■ **WHAT THE TASK ASKS**:
Nothing in the entries may change when you repeat them, and no images may appear.
***** DATA FOR PROCESSING *****
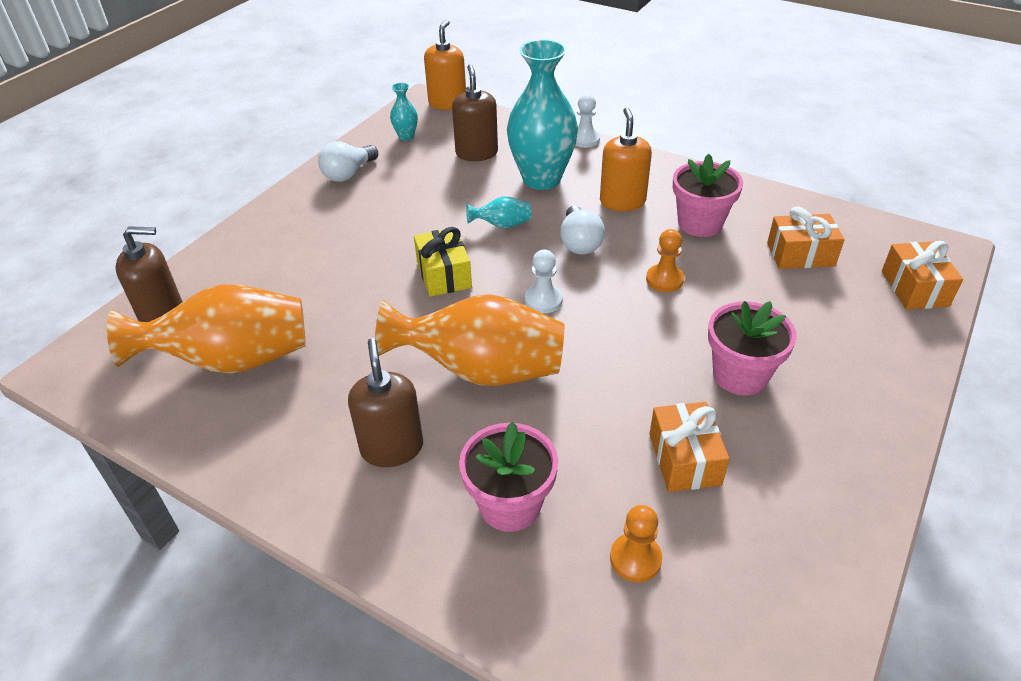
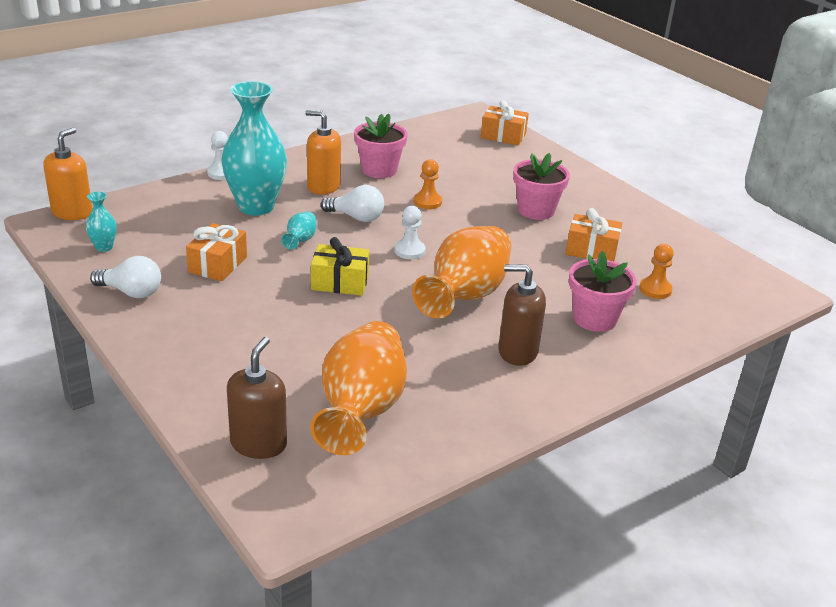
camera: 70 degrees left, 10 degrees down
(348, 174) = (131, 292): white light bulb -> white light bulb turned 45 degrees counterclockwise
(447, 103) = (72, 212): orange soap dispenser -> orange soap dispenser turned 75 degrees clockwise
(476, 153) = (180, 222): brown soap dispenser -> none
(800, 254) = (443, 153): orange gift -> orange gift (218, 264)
*****
■ **EXERCISE SOLUTION**:
camera: 70 degrees left, 10 degrees down
(348, 174) = (131, 292): white light bulb -> white light bulb turned 45 degrees counterclockwise
(447, 103) = (72, 212): orange soap dispenser -> orange soap dispenser turned 75 degrees clockwise
(476, 153) = (180, 222): brown soap dispenser -> none
(800, 254) = (443, 153): orange gift -> orange gift (218, 264)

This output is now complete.